- EXTRACTED RECORDS
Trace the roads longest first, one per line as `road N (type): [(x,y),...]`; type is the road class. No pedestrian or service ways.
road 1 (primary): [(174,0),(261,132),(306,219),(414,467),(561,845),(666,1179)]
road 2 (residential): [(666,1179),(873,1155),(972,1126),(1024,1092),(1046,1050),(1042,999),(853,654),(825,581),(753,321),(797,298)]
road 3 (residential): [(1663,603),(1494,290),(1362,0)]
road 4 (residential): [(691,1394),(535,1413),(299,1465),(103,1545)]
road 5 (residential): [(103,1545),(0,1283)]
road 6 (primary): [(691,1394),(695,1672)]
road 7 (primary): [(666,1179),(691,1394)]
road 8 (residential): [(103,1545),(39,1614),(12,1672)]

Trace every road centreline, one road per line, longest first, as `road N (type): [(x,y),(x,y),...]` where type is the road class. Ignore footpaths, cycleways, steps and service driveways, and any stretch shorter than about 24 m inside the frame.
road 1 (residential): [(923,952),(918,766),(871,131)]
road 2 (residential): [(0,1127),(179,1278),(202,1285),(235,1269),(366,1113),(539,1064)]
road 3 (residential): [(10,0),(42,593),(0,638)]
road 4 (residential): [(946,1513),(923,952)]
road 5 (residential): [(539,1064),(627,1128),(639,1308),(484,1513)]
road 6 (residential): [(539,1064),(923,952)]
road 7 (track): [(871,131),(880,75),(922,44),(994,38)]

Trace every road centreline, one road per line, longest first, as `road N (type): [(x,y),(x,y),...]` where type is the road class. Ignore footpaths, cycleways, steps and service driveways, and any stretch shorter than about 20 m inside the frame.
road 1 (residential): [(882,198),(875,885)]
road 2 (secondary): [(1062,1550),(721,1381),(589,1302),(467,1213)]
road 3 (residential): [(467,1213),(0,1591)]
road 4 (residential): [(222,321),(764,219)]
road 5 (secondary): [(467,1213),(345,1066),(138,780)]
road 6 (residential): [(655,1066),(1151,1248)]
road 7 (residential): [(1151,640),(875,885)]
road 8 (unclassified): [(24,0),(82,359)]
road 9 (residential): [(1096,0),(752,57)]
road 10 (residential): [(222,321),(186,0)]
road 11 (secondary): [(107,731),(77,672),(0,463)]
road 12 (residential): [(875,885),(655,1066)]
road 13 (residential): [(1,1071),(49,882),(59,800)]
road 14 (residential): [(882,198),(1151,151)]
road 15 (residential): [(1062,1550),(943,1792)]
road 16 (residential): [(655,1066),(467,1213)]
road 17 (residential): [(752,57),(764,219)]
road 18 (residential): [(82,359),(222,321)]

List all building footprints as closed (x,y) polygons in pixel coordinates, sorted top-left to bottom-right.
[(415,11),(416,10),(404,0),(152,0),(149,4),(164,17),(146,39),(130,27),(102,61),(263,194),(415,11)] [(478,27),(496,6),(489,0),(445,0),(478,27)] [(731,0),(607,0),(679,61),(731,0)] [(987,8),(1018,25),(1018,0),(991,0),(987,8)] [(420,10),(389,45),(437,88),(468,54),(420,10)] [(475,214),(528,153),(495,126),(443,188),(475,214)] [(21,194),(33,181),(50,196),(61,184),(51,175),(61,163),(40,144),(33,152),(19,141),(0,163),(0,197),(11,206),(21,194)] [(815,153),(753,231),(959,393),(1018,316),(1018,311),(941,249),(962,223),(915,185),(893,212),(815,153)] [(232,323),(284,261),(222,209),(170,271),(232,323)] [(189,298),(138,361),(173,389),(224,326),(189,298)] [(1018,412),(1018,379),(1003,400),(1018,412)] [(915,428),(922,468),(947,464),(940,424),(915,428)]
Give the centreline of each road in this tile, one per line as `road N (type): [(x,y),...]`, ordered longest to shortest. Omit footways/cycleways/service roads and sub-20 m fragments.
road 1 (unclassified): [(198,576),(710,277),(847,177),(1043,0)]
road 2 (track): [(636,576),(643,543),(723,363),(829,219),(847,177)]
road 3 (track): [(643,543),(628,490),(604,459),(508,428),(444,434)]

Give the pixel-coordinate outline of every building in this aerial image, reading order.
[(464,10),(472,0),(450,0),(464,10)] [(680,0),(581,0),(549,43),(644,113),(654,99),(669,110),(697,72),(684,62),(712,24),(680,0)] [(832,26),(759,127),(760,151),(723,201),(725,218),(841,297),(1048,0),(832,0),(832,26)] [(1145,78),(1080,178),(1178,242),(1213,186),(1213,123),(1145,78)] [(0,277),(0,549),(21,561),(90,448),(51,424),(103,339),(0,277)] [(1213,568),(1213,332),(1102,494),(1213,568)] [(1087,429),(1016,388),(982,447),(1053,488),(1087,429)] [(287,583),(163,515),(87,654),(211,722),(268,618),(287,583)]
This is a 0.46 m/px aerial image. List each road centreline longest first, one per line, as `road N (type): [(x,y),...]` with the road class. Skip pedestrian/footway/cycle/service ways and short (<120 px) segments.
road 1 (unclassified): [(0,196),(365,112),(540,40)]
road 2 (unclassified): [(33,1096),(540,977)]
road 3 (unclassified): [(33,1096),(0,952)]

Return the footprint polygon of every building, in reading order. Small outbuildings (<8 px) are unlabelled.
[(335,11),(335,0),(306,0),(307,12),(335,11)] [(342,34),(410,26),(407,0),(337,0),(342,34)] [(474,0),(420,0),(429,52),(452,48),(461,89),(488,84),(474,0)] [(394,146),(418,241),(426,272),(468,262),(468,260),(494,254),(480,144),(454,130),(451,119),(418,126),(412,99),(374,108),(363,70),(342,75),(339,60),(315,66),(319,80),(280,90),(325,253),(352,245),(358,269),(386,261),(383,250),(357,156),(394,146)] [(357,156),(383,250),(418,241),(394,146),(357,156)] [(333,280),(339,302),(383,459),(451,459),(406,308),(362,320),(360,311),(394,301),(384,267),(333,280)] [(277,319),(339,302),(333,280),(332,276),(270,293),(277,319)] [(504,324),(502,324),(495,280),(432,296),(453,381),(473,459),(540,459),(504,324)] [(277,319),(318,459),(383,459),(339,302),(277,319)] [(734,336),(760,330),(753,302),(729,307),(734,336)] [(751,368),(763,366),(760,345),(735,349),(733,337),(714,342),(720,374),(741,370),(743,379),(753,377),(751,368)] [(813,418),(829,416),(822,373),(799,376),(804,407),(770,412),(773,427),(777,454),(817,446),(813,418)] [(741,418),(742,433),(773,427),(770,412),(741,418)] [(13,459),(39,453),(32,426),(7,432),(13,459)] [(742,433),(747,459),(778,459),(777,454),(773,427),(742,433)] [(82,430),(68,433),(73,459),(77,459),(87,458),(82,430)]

- ASSIGNMENT
Every word of every entry must be returned as it appears.

- FINISHED EXERCISE
Trace the roads longest first, one per line as `road N (type): [(x,y),...]`; type is the road class. No pedestrian or service ways.
road 1 (primary): [(174,0),(261,132),(306,219),(414,467),(561,845),(666,1179)]
road 2 (residential): [(666,1179),(873,1155),(972,1126),(1024,1092),(1046,1050),(1042,999),(853,654),(825,581),(753,321),(797,298)]
road 3 (residential): [(1663,603),(1494,290),(1362,0)]
road 4 (residential): [(691,1394),(535,1413),(299,1465),(103,1545)]
road 5 (residential): [(103,1545),(0,1283)]
road 6 (primary): [(691,1394),(695,1672)]
road 7 (primary): [(666,1179),(691,1394)]
road 8 (residential): [(103,1545),(39,1614),(12,1672)]

Trace every road centreline, one road per line, longest first, as `road N (type): [(x,y),(x,y),...]` where type is the road class. Ignore footpaths, cycleways, steps and service driveways, and any stretch shorter than about 24 m inside the frame.
road 1 (residential): [(923,952),(918,766),(871,131)]
road 2 (residential): [(0,1127),(179,1278),(202,1285),(235,1269),(366,1113),(539,1064)]
road 3 (residential): [(10,0),(42,593),(0,638)]
road 4 (residential): [(946,1513),(923,952)]
road 5 (residential): [(539,1064),(627,1128),(639,1308),(484,1513)]
road 6 (residential): [(539,1064),(923,952)]
road 7 (track): [(871,131),(880,75),(922,44),(994,38)]

Trace every road centreline, one road per line, longest first, as `road N (type): [(x,y),(x,y),...]` where type is the road class. Ignore footpaths, cycleways, steps and service driveways, and any stretch shorter than about 20 m inside the frame.
road 1 (residential): [(882,198),(875,885)]
road 2 (secondary): [(1062,1550),(721,1381),(589,1302),(467,1213)]
road 3 (residential): [(467,1213),(0,1591)]
road 4 (residential): [(222,321),(764,219)]
road 5 (secondary): [(467,1213),(345,1066),(138,780)]
road 6 (residential): [(655,1066),(1151,1248)]
road 7 (residential): [(1151,640),(875,885)]
road 8 (unclassified): [(24,0),(82,359)]
road 9 (residential): [(1096,0),(752,57)]
road 10 (residential): [(222,321),(186,0)]
road 11 (secondary): [(107,731),(77,672),(0,463)]
road 12 (residential): [(875,885),(655,1066)]
road 13 (residential): [(1,1071),(49,882),(59,800)]
road 14 (residential): [(882,198),(1151,151)]
road 15 (residential): [(1062,1550),(943,1792)]
road 16 (residential): [(655,1066),(467,1213)]
road 17 (residential): [(752,57),(764,219)]
road 18 (residential): [(82,359),(222,321)]

List all building footprints as closed (x,y) polygons in pixel coordinates, sorted top-left to bottom-right.
[(415,11),(416,10),(404,0),(152,0),(149,4),(164,17),(146,39),(130,27),(102,61),(263,194),(415,11)] [(478,27),(496,6),(489,0),(445,0),(478,27)] [(731,0),(607,0),(679,61),(731,0)] [(987,8),(1018,25),(1018,0),(991,0),(987,8)] [(420,10),(389,45),(437,88),(468,54),(420,10)] [(475,214),(528,153),(495,126),(443,188),(475,214)] [(21,194),(33,181),(50,196),(61,184),(51,175),(61,163),(40,144),(33,152),(19,141),(0,163),(0,197),(11,206),(21,194)] [(815,153),(753,231),(959,393),(1018,316),(1018,311),(941,249),(962,223),(915,185),(893,212),(815,153)] [(232,323),(284,261),(222,209),(170,271),(232,323)] [(189,298),(138,361),(173,389),(224,326),(189,298)] [(1018,412),(1018,379),(1003,400),(1018,412)] [(915,428),(922,468),(947,464),(940,424),(915,428)]
Give the centreline of each road in this tile, one per line as `road N (type): [(x,y),...]`, ordered longest to shortest. Omit footways/cycleways/service roads and sub-20 m fragments.
road 1 (unclassified): [(198,576),(710,277),(847,177),(1043,0)]
road 2 (track): [(636,576),(643,543),(723,363),(829,219),(847,177)]
road 3 (track): [(643,543),(628,490),(604,459),(508,428),(444,434)]

Give the pixel-coordinate outline of every building in this aerial image, reading order.
[(464,10),(472,0),(450,0),(464,10)] [(680,0),(581,0),(549,43),(644,113),(654,99),(669,110),(697,72),(684,62),(712,24),(680,0)] [(832,26),(759,127),(760,151),(723,201),(725,218),(841,297),(1048,0),(832,0),(832,26)] [(1145,78),(1080,178),(1178,242),(1213,186),(1213,123),(1145,78)] [(0,277),(0,549),(21,561),(90,448),(51,424),(103,339),(0,277)] [(1213,568),(1213,332),(1102,494),(1213,568)] [(1087,429),(1016,388),(982,447),(1053,488),(1087,429)] [(287,583),(163,515),(87,654),(211,722),(268,618),(287,583)]
This is a 0.46 m/px aerial image. List each road centreline longest first, one per line, as `road N (type): [(x,y),...]` with the road class. Skip pedestrian/footway/cycle/service ways and short (<120 px) segments.
road 1 (unclassified): [(0,196),(365,112),(540,40)]
road 2 (unclassified): [(33,1096),(540,977)]
road 3 (unclassified): [(33,1096),(0,952)]

Return the footprint polygon of every building, in reading order. Small outbuildings (<8 px) are unlabelled.
[(335,11),(335,0),(306,0),(307,12),(335,11)] [(342,34),(410,26),(407,0),(337,0),(342,34)] [(474,0),(420,0),(429,52),(452,48),(461,89),(488,84),(474,0)] [(394,146),(418,241),(426,272),(468,262),(468,260),(494,254),(480,144),(454,130),(451,119),(418,126),(412,99),(374,108),(363,70),(342,75),(339,60),(315,66),(319,80),(280,90),(325,253),(352,245),(358,269),(386,261),(383,250),(357,156),(394,146)] [(357,156),(383,250),(418,241),(394,146),(357,156)] [(333,280),(339,302),(383,459),(451,459),(406,308),(362,320),(360,311),(394,301),(384,267),(333,280)] [(277,319),(339,302),(333,280),(332,276),(270,293),(277,319)] [(504,324),(502,324),(495,280),(432,296),(453,381),(473,459),(540,459),(504,324)] [(277,319),(318,459),(383,459),(339,302),(277,319)] [(734,336),(760,330),(753,302),(729,307),(734,336)] [(751,368),(763,366),(760,345),(735,349),(733,337),(714,342),(720,374),(741,370),(743,379),(753,377),(751,368)] [(813,418),(829,416),(822,373),(799,376),(804,407),(770,412),(773,427),(777,454),(817,446),(813,418)] [(741,418),(742,433),(773,427),(770,412),(741,418)] [(13,459),(39,453),(32,426),(7,432),(13,459)] [(742,433),(747,459),(778,459),(777,454),(773,427),(742,433)] [(82,430),(68,433),(73,459),(77,459),(87,458),(82,430)]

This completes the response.